An image-free, verbatim transcription of the records is the expected result.

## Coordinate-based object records
------

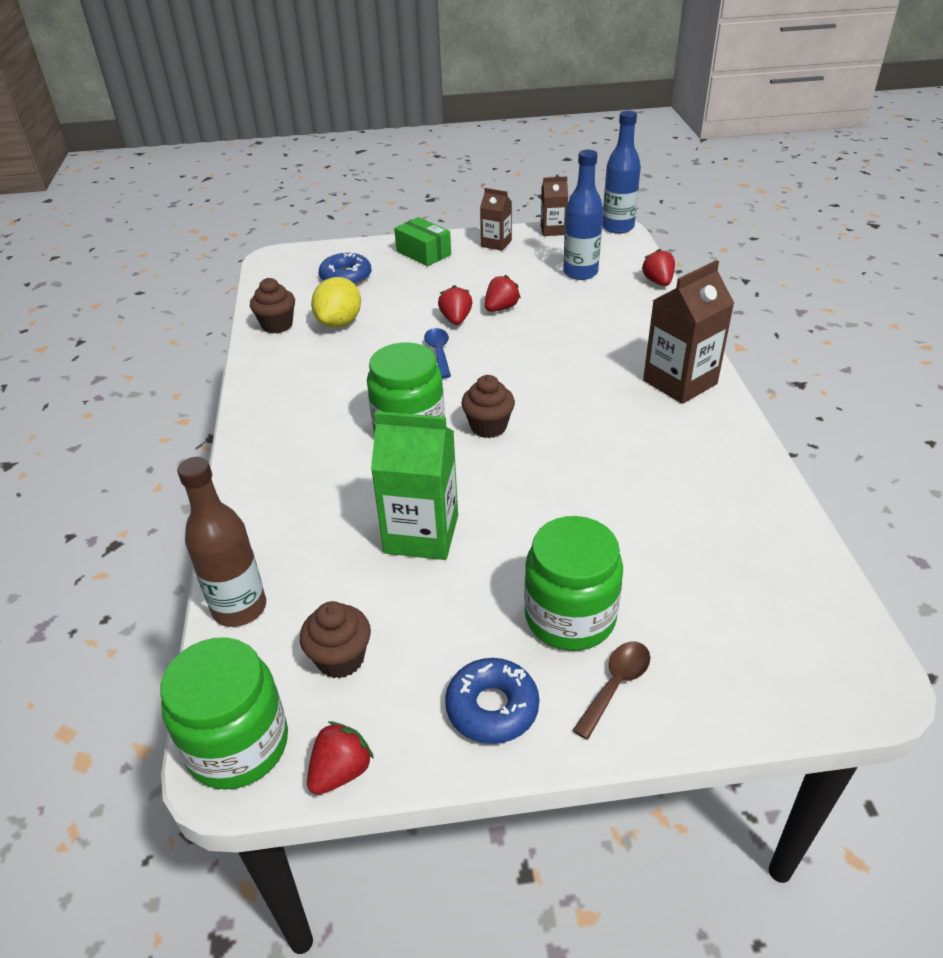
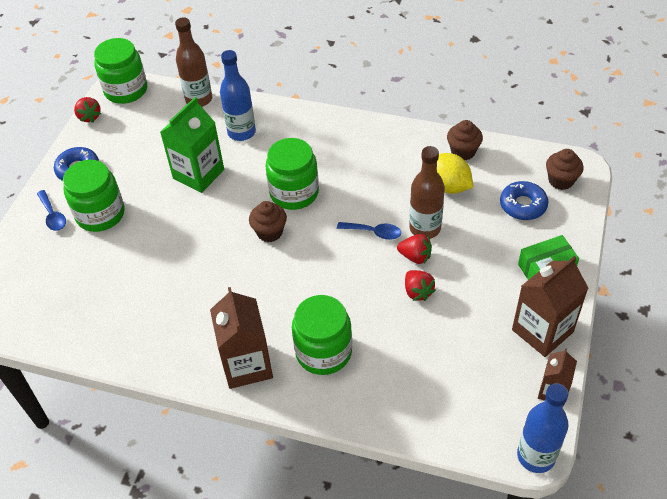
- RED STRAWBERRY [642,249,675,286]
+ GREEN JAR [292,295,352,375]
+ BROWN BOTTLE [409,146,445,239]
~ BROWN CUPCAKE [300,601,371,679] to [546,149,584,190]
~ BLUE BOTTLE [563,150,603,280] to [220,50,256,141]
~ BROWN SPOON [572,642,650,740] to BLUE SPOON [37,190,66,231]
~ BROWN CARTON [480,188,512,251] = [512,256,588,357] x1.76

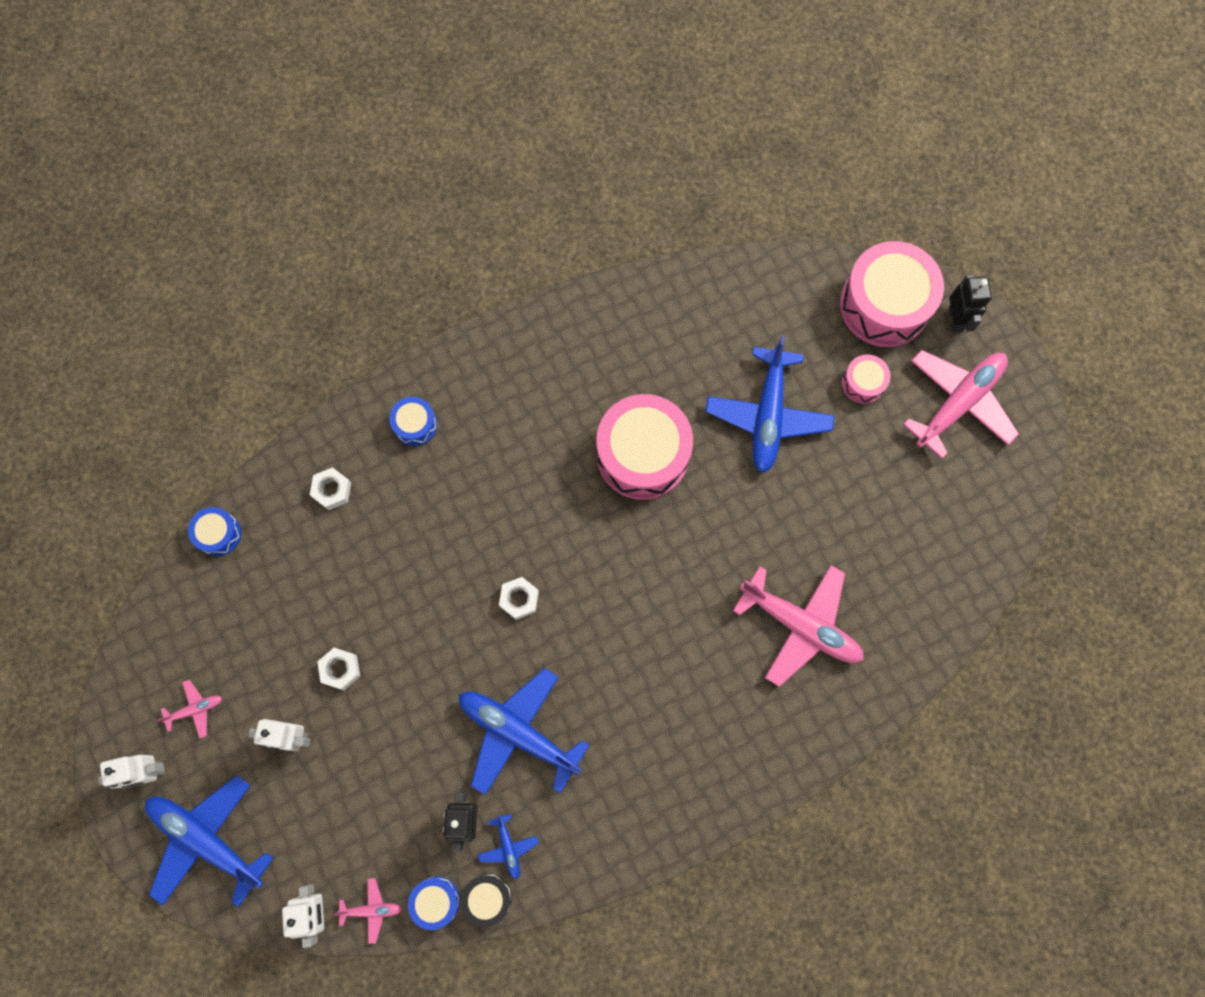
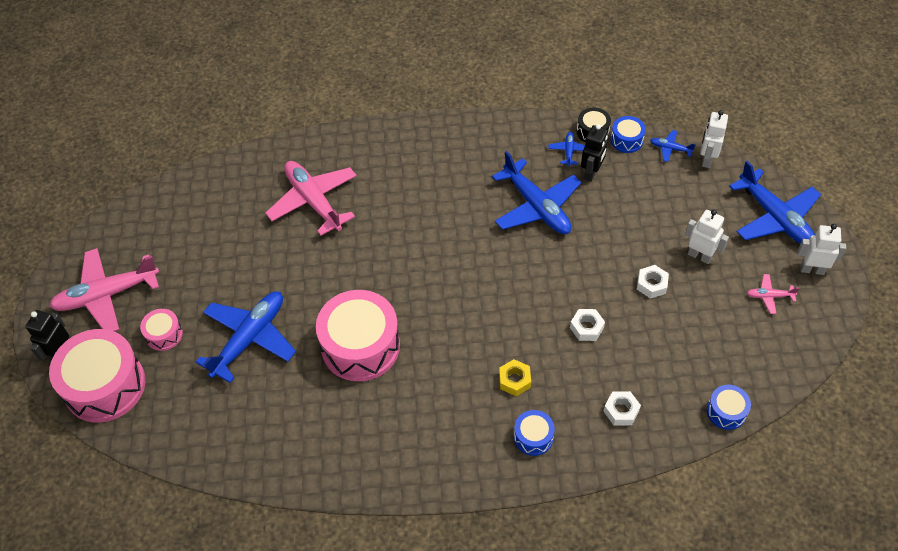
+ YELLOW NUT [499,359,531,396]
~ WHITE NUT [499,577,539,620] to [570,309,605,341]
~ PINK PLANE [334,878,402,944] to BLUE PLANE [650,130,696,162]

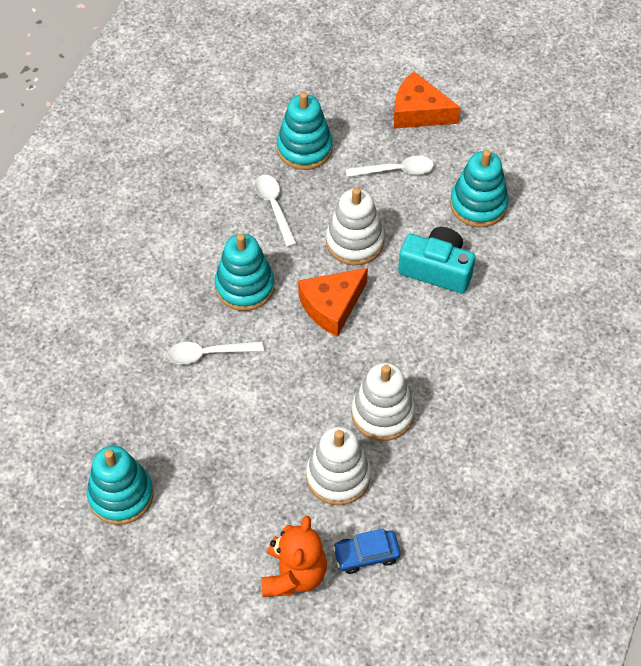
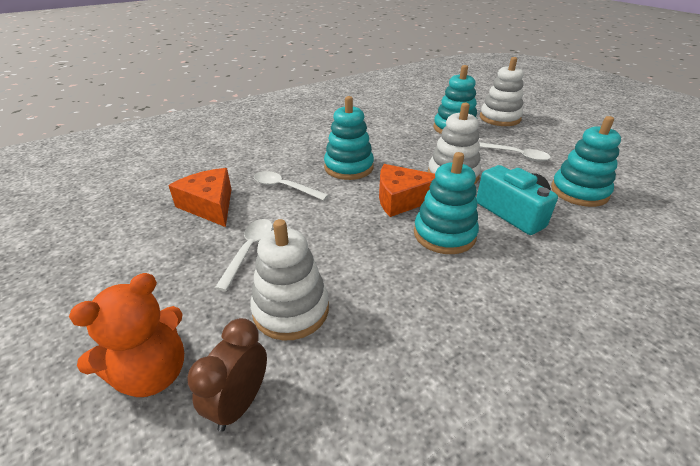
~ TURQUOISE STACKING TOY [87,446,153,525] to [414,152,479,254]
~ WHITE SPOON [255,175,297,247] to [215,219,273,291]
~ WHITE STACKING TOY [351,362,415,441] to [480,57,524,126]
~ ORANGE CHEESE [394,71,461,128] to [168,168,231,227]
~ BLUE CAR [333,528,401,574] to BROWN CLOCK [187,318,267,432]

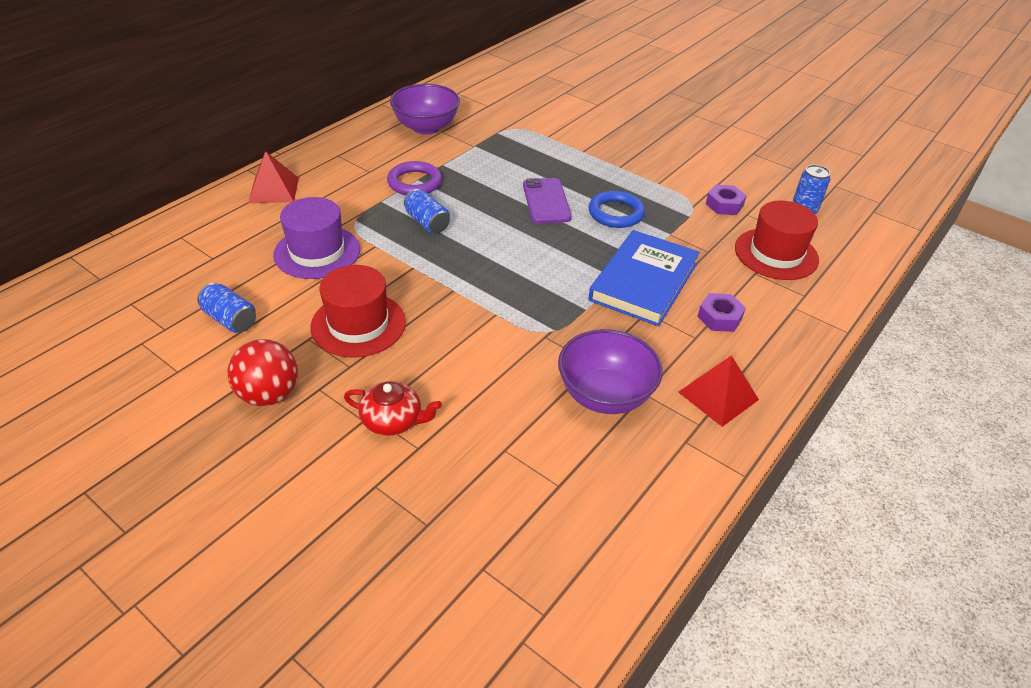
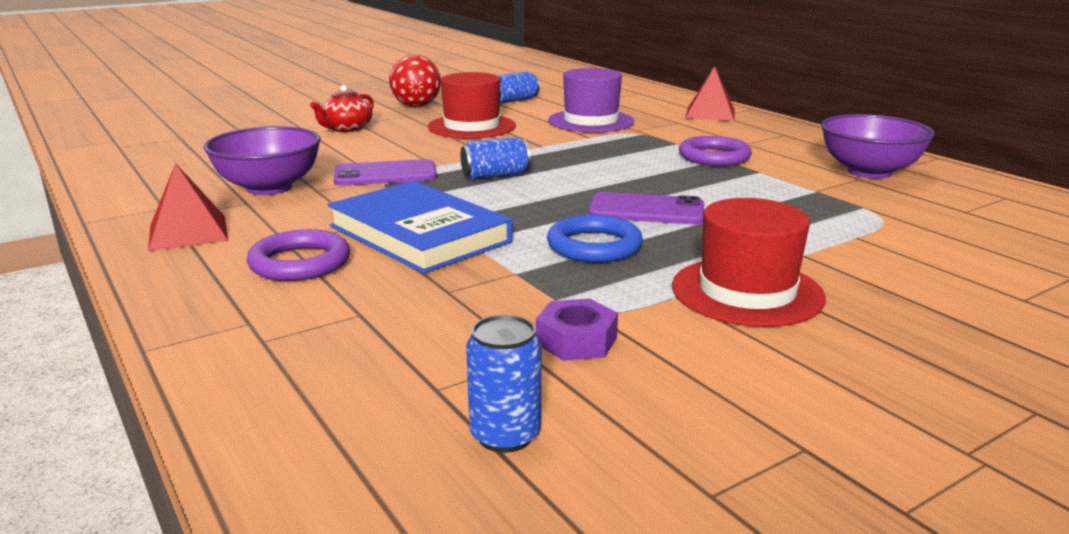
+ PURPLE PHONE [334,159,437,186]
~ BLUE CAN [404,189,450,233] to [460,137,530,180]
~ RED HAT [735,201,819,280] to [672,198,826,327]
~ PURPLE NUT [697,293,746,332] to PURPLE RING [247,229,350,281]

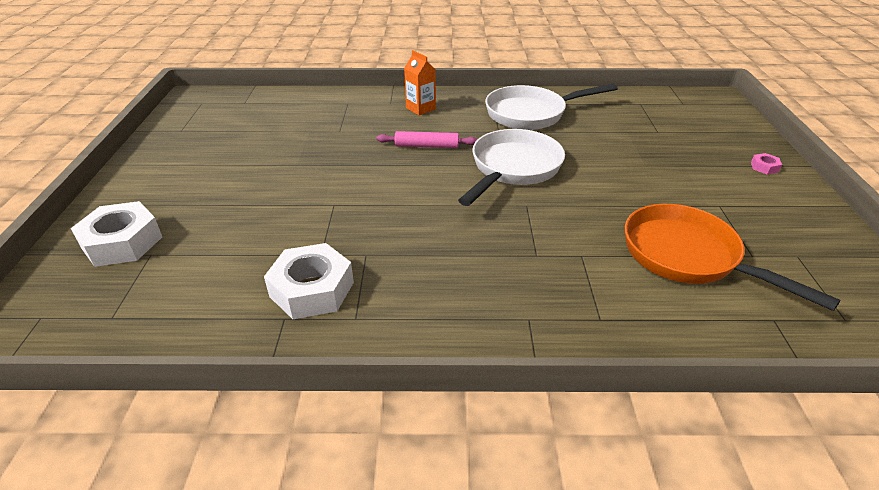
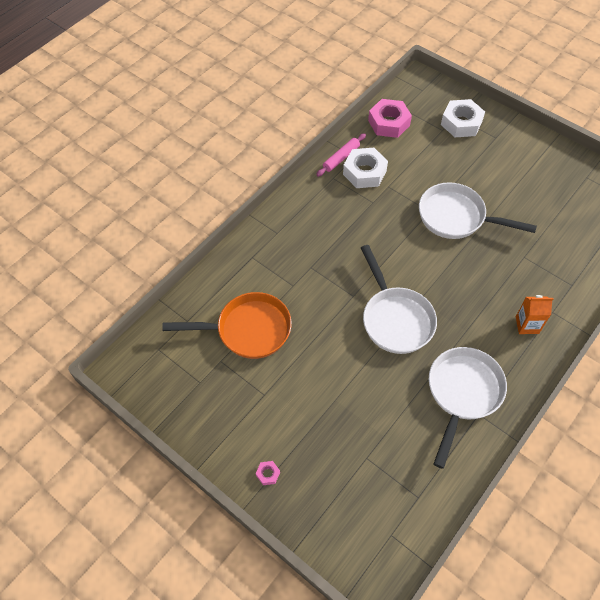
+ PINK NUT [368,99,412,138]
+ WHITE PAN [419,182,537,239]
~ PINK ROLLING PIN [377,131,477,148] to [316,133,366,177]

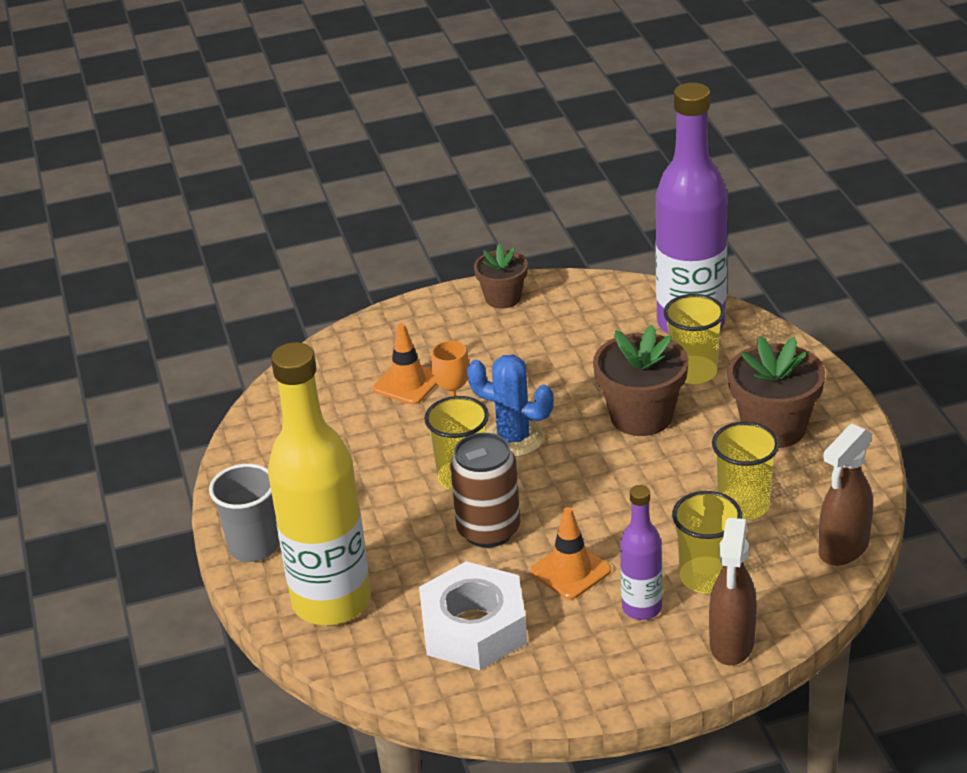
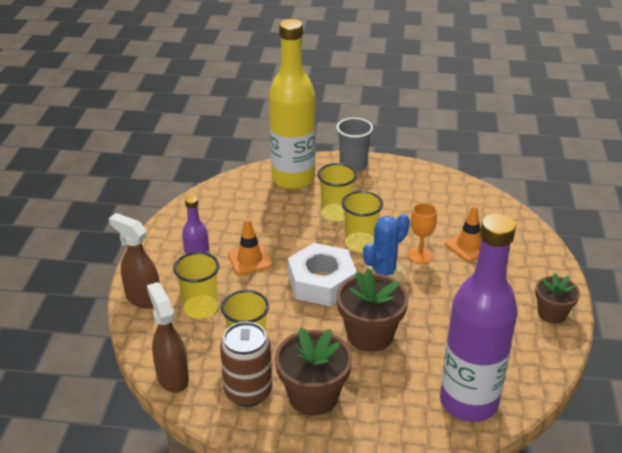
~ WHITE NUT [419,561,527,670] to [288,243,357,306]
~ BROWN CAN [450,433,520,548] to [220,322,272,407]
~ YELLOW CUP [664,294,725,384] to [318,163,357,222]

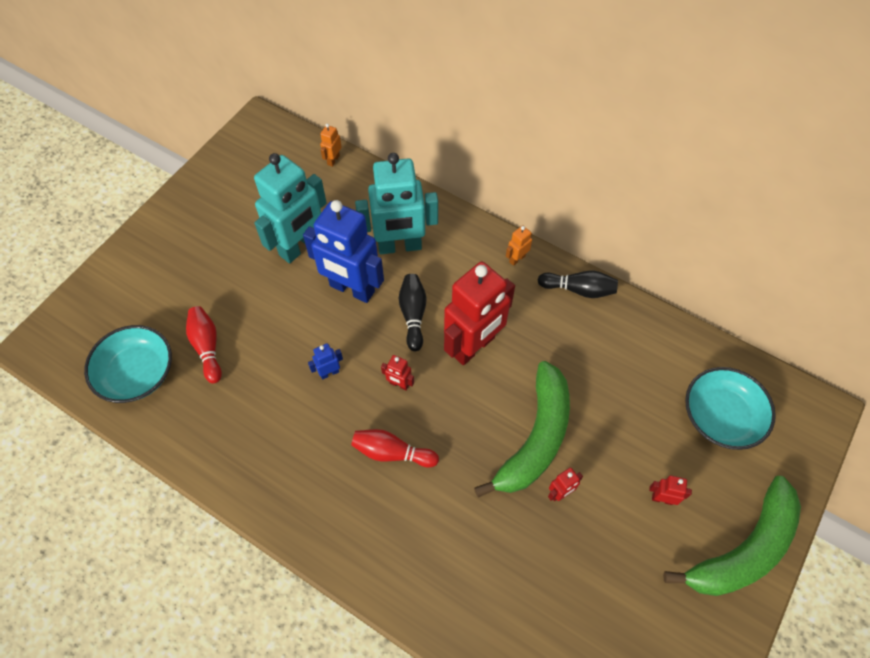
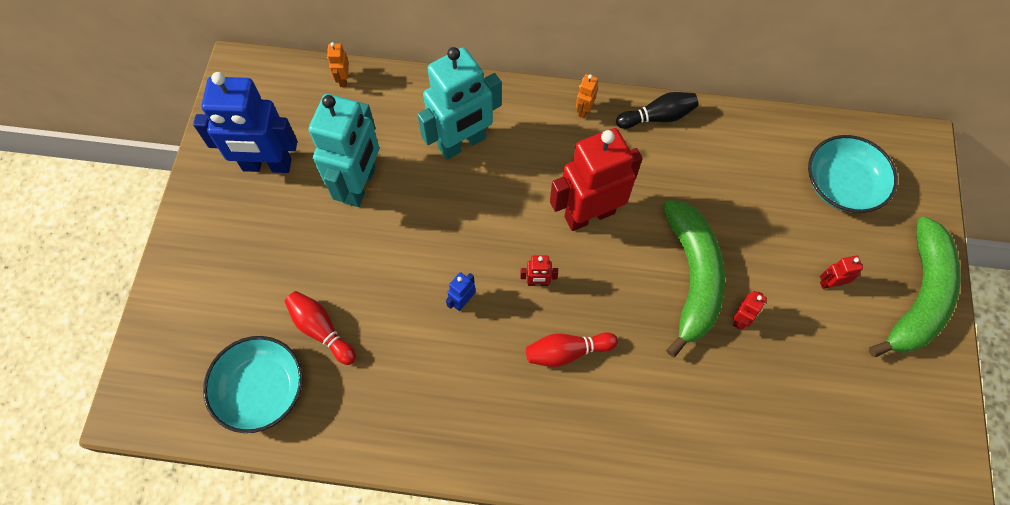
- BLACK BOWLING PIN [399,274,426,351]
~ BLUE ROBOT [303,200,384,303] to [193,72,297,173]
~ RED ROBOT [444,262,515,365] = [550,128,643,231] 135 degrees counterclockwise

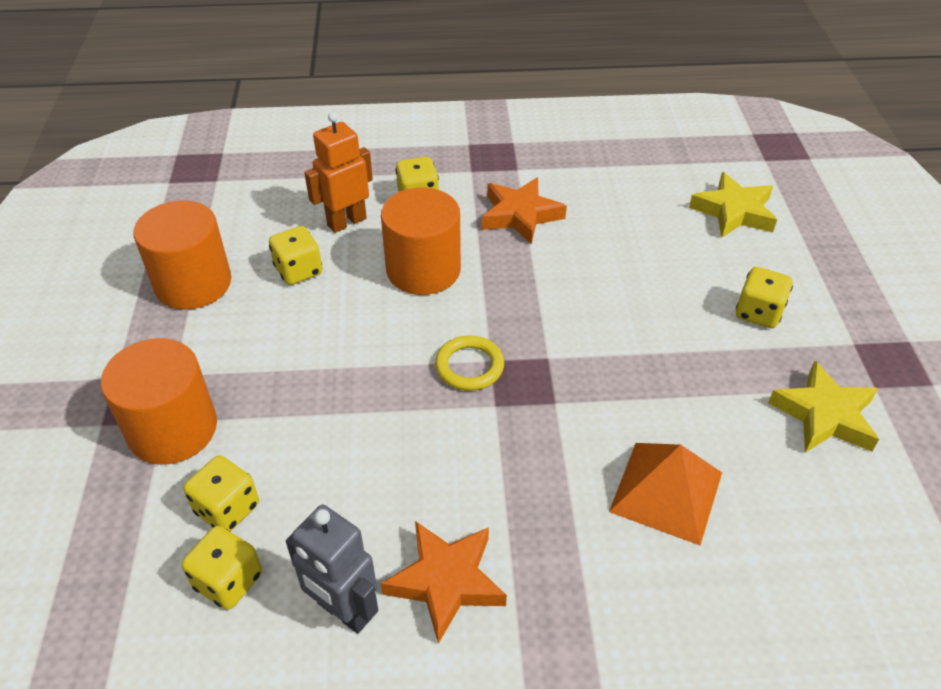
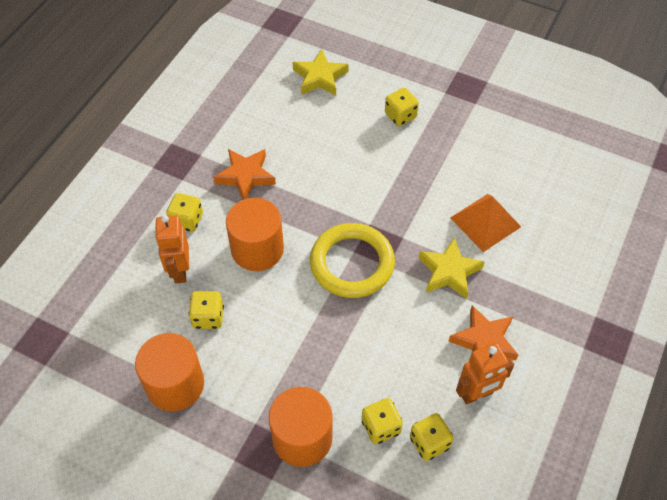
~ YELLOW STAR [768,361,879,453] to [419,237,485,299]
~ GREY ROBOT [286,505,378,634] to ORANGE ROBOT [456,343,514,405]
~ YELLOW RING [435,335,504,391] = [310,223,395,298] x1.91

------

## Solution for this exercise
- RED STRAWBERRY [642,249,675,286]
+ GREEN JAR [292,295,352,375]
+ BROWN BOTTLE [409,146,445,239]
~ BROWN CUPCAKE [300,601,371,679] to [546,149,584,190]
~ BLUE BOTTLE [563,150,603,280] to [220,50,256,141]
~ BROWN SPOON [572,642,650,740] to BLUE SPOON [37,190,66,231]
~ BROWN CARTON [480,188,512,251] = [512,256,588,357] x1.76

+ YELLOW NUT [499,359,531,396]
~ WHITE NUT [499,577,539,620] to [570,309,605,341]
~ PINK PLANE [334,878,402,944] to BLUE PLANE [650,130,696,162]

~ TURQUOISE STACKING TOY [87,446,153,525] to [414,152,479,254]
~ WHITE SPOON [255,175,297,247] to [215,219,273,291]
~ WHITE STACKING TOY [351,362,415,441] to [480,57,524,126]
~ ORANGE CHEESE [394,71,461,128] to [168,168,231,227]
~ BLUE CAR [333,528,401,574] to BROWN CLOCK [187,318,267,432]

+ PURPLE PHONE [334,159,437,186]
~ BLUE CAN [404,189,450,233] to [460,137,530,180]
~ RED HAT [735,201,819,280] to [672,198,826,327]
~ PURPLE NUT [697,293,746,332] to PURPLE RING [247,229,350,281]

+ PINK NUT [368,99,412,138]
+ WHITE PAN [419,182,537,239]
~ PINK ROLLING PIN [377,131,477,148] to [316,133,366,177]

~ WHITE NUT [419,561,527,670] to [288,243,357,306]
~ BROWN CAN [450,433,520,548] to [220,322,272,407]
~ YELLOW CUP [664,294,725,384] to [318,163,357,222]

- BLACK BOWLING PIN [399,274,426,351]
~ BLUE ROBOT [303,200,384,303] to [193,72,297,173]
~ RED ROBOT [444,262,515,365] = [550,128,643,231] 135 degrees counterclockwise

~ YELLOW STAR [768,361,879,453] to [419,237,485,299]
~ GREY ROBOT [286,505,378,634] to ORANGE ROBOT [456,343,514,405]
~ YELLOW RING [435,335,504,391] = [310,223,395,298] x1.91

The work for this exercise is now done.